Rows of spatial question data
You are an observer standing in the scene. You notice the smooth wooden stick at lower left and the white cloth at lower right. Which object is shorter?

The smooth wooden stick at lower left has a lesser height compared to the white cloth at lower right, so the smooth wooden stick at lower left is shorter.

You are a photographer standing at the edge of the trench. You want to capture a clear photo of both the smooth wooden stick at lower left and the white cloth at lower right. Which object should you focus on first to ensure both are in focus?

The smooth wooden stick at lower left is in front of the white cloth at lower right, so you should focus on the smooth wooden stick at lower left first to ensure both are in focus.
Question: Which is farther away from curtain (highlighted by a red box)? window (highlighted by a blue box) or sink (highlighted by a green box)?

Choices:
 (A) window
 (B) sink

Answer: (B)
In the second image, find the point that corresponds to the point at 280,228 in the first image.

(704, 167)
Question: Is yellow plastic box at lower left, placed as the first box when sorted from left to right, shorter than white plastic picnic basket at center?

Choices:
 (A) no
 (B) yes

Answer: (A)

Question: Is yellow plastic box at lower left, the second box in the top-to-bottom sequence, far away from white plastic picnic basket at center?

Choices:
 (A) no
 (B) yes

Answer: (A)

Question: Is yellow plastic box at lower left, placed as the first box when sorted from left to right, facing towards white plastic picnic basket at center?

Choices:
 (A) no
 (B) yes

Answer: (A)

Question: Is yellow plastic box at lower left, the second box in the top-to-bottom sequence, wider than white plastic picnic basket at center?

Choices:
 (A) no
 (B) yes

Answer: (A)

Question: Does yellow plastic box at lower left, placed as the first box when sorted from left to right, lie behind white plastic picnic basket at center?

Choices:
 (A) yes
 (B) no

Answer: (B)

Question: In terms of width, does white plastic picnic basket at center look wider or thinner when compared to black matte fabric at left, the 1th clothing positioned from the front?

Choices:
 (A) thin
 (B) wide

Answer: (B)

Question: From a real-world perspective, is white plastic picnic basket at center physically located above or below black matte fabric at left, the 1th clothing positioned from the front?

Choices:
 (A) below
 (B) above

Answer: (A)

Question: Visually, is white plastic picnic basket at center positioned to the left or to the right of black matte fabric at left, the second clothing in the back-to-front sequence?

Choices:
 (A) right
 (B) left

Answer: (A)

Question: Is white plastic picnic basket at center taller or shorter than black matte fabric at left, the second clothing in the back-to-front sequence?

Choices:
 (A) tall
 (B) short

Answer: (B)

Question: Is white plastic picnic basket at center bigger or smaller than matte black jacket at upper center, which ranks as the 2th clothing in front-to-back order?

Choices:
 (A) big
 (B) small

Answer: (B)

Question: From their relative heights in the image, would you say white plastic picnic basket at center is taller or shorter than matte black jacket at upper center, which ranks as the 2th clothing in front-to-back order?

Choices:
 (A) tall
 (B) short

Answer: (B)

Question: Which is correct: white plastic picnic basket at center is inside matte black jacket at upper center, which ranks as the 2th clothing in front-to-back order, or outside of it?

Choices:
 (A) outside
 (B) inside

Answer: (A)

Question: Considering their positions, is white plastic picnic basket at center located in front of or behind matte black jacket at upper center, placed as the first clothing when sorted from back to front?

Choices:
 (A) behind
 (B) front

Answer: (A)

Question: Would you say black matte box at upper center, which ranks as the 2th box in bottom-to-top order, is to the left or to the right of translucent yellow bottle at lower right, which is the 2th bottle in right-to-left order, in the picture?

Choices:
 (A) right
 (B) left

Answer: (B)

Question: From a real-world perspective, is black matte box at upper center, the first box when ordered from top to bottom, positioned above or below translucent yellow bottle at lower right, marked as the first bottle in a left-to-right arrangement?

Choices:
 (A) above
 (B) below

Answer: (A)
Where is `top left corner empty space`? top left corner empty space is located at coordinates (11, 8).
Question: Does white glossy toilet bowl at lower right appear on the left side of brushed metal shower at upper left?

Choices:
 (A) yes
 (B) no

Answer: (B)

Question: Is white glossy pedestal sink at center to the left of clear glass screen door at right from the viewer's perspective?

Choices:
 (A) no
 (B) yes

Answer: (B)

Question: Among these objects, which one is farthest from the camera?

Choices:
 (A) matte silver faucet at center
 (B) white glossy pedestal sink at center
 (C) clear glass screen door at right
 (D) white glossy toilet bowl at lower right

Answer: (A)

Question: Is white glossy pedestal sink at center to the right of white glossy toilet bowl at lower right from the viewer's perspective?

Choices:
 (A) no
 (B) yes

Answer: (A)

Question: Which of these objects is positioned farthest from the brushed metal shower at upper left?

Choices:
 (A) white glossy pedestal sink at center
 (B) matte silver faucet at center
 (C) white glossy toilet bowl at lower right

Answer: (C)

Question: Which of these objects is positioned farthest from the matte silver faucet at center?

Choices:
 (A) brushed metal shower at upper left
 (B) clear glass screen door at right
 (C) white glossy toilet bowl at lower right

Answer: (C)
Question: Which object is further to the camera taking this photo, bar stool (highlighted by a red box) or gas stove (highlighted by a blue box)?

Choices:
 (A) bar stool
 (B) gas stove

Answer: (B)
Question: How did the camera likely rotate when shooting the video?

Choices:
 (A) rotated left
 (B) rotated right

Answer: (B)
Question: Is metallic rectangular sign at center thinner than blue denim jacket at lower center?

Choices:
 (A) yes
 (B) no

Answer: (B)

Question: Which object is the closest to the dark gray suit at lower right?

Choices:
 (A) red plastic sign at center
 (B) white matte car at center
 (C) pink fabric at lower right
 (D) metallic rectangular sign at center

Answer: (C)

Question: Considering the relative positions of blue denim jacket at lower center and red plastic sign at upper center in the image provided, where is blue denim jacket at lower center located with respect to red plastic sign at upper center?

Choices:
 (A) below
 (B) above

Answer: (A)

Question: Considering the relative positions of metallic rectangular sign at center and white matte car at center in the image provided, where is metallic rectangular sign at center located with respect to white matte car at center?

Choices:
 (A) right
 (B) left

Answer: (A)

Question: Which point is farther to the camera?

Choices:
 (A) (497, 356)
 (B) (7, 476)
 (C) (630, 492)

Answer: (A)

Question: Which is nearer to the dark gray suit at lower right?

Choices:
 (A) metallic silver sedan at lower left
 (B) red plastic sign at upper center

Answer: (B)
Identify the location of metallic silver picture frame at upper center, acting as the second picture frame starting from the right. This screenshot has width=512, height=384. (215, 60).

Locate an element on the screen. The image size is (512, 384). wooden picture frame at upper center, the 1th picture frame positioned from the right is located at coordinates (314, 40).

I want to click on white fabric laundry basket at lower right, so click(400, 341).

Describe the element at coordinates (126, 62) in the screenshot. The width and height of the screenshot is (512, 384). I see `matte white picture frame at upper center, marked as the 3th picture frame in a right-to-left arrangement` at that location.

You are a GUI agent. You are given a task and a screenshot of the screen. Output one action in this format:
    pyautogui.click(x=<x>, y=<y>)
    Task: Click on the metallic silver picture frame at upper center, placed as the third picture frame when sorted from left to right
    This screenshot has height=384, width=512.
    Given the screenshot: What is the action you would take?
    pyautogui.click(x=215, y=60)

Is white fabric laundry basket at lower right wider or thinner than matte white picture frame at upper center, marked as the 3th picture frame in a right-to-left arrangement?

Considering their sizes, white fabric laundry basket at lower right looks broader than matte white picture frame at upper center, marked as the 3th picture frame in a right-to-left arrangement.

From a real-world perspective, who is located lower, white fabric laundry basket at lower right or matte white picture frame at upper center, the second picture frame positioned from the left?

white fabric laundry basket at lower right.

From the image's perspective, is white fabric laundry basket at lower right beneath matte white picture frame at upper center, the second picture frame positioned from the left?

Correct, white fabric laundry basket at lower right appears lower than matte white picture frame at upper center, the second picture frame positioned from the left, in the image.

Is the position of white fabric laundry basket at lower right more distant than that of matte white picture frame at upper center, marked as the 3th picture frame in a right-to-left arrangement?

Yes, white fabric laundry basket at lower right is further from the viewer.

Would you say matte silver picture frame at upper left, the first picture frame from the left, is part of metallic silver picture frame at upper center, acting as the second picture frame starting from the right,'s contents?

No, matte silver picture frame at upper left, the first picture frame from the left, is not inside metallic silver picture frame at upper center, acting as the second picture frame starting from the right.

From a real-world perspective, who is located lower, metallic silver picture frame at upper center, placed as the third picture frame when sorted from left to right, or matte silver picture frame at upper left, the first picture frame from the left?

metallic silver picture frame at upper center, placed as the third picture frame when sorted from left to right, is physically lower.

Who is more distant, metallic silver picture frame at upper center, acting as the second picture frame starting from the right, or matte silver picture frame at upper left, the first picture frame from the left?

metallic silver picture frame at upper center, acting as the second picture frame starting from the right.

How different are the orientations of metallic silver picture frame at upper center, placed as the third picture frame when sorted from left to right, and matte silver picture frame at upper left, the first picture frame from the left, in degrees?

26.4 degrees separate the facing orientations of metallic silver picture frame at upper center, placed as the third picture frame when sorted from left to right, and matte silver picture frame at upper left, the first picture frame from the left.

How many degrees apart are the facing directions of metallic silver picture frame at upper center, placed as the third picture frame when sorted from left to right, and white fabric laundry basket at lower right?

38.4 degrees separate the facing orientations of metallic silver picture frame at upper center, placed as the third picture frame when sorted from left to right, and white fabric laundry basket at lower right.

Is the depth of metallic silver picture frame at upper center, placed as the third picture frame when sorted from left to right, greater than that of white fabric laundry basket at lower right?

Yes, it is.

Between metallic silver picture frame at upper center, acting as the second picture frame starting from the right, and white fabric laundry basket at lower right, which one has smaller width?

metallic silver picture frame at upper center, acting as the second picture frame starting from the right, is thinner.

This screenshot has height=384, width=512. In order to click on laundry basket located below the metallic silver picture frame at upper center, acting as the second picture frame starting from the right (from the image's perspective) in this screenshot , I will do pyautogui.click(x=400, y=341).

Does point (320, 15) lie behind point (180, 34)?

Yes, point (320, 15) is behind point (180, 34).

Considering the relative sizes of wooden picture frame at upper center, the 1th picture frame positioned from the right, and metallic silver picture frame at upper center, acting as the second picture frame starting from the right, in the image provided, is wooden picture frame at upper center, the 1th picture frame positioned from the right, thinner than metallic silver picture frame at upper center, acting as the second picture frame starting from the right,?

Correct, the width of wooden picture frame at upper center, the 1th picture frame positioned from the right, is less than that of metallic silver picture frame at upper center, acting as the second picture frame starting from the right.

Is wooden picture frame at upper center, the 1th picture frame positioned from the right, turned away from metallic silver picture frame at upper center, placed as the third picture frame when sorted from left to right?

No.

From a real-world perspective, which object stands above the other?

Your instructions - Rewrite the data as a numbered list, beginning at the first line and continuing through the line that contains "You are a photographer". Skip any blank lines.

Completed exercise -
1. You are an observer standing in the scene. You notice the smooth wooden stick at lower left and the white cloth at lower right. Which object is shorter?
2. The smooth wooden stick at lower left has a lesser height compared to the white cloth at lower right, so the smooth wooden stick at lower left is shorter.
3. You are a photographer standing at the edge of the trench. You want to capture a clear photo of both the smooth wooden stick at lower left and the white cloth at lower right. Which object should you focus on first to ensure both are in focus?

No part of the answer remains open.